'''

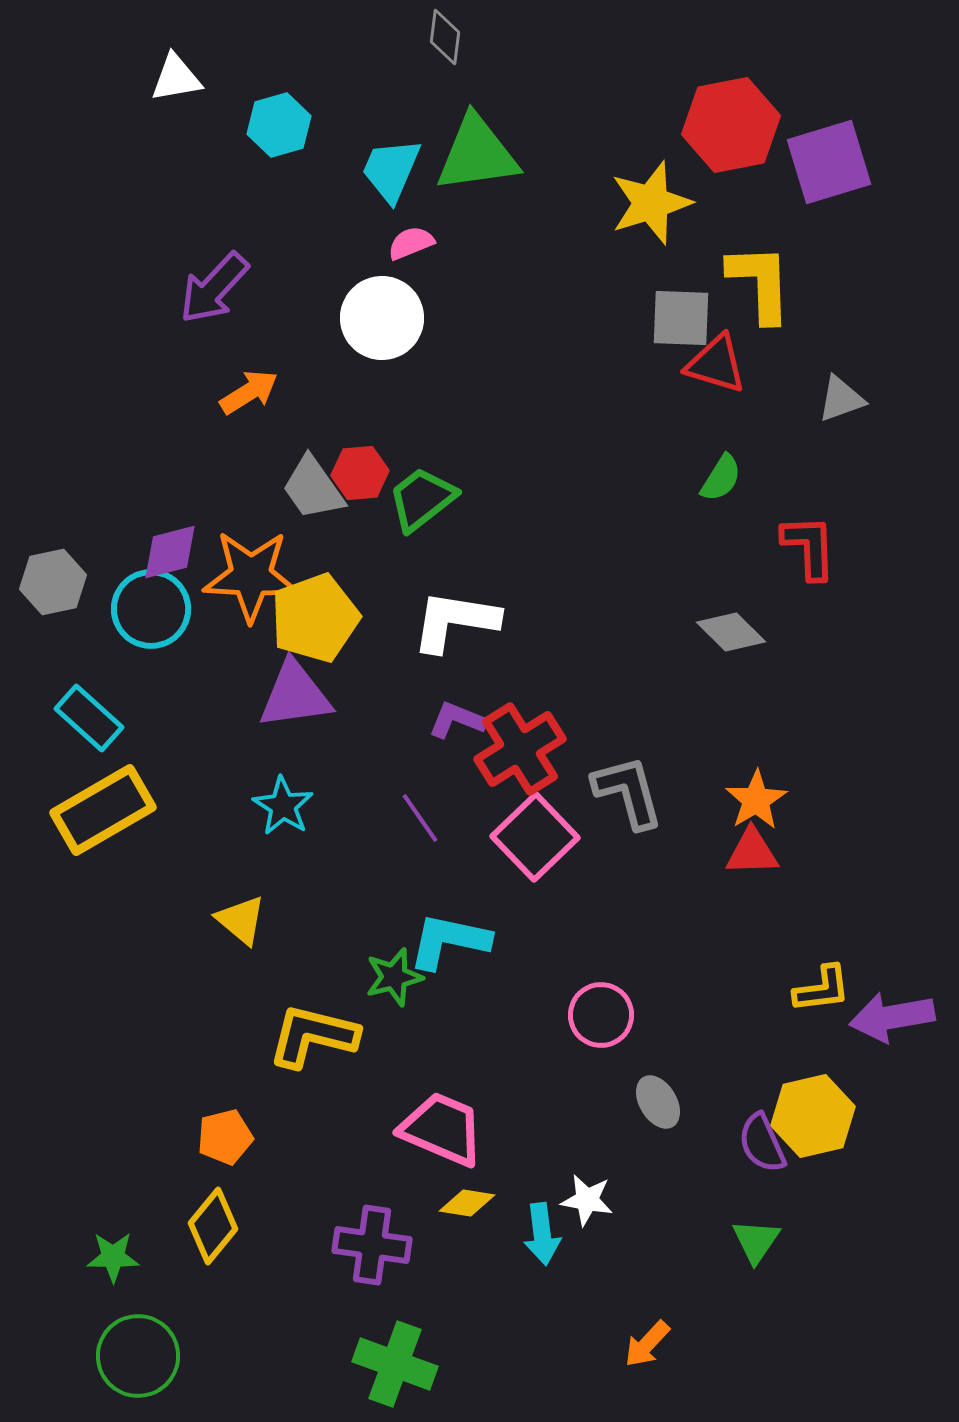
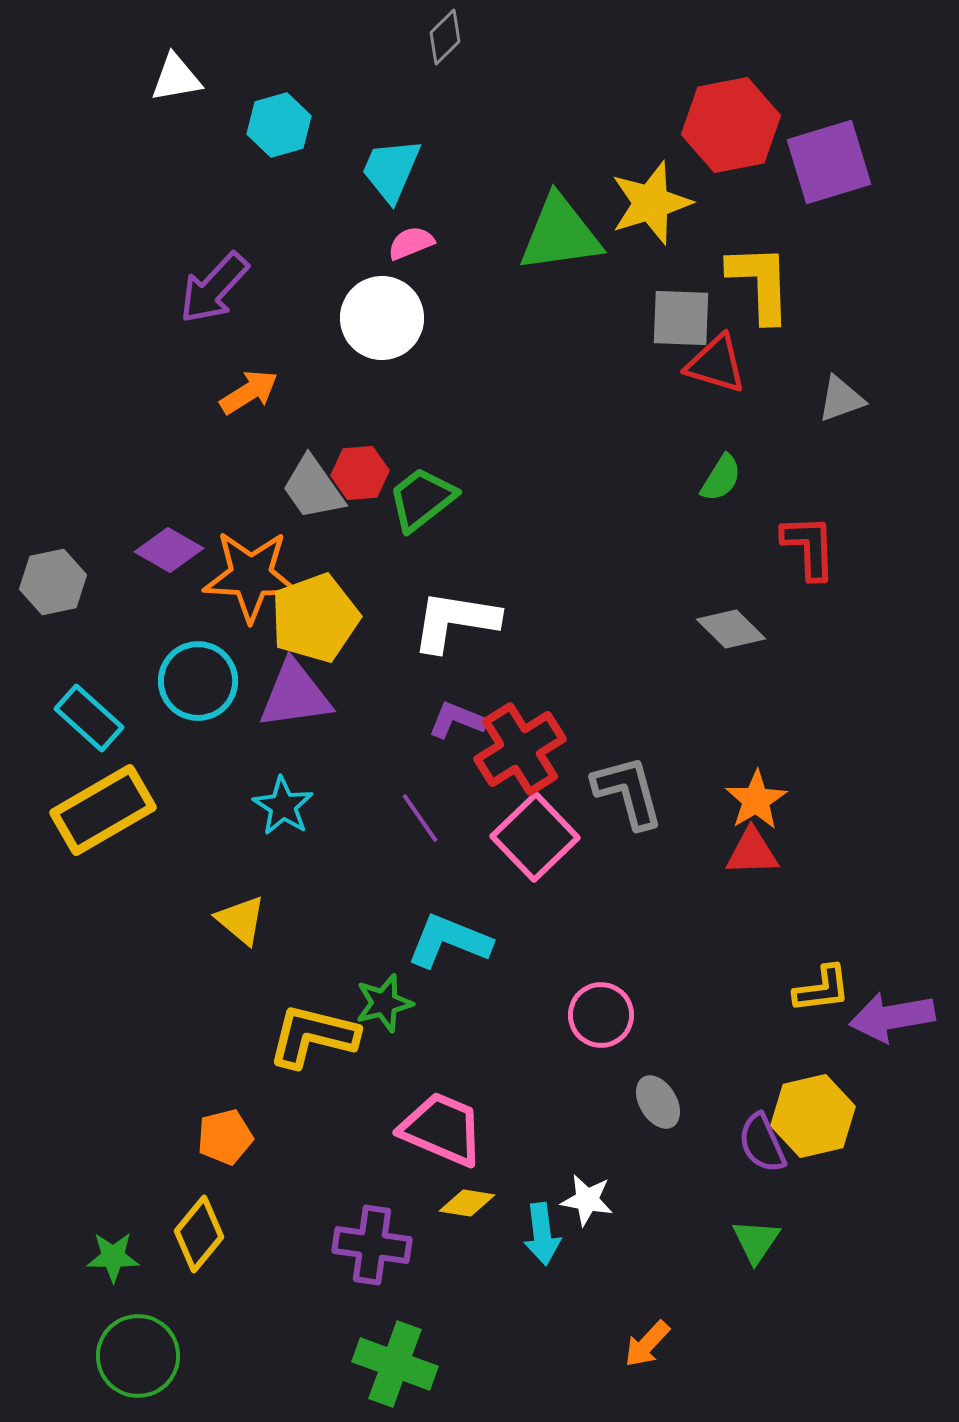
gray diamond at (445, 37): rotated 38 degrees clockwise
green triangle at (477, 154): moved 83 px right, 80 px down
purple diamond at (170, 552): moved 1 px left, 2 px up; rotated 44 degrees clockwise
cyan circle at (151, 609): moved 47 px right, 72 px down
gray diamond at (731, 632): moved 3 px up
cyan L-shape at (449, 941): rotated 10 degrees clockwise
green star at (394, 977): moved 10 px left, 26 px down
yellow diamond at (213, 1226): moved 14 px left, 8 px down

'''

Print the line with "cyan L-shape at" and every line after it in the entries above, exactly as written. Leave out all other lines.

▸ **The answer**
cyan L-shape at (449, 941): rotated 10 degrees clockwise
green star at (394, 977): moved 10 px left, 26 px down
yellow diamond at (213, 1226): moved 14 px left, 8 px down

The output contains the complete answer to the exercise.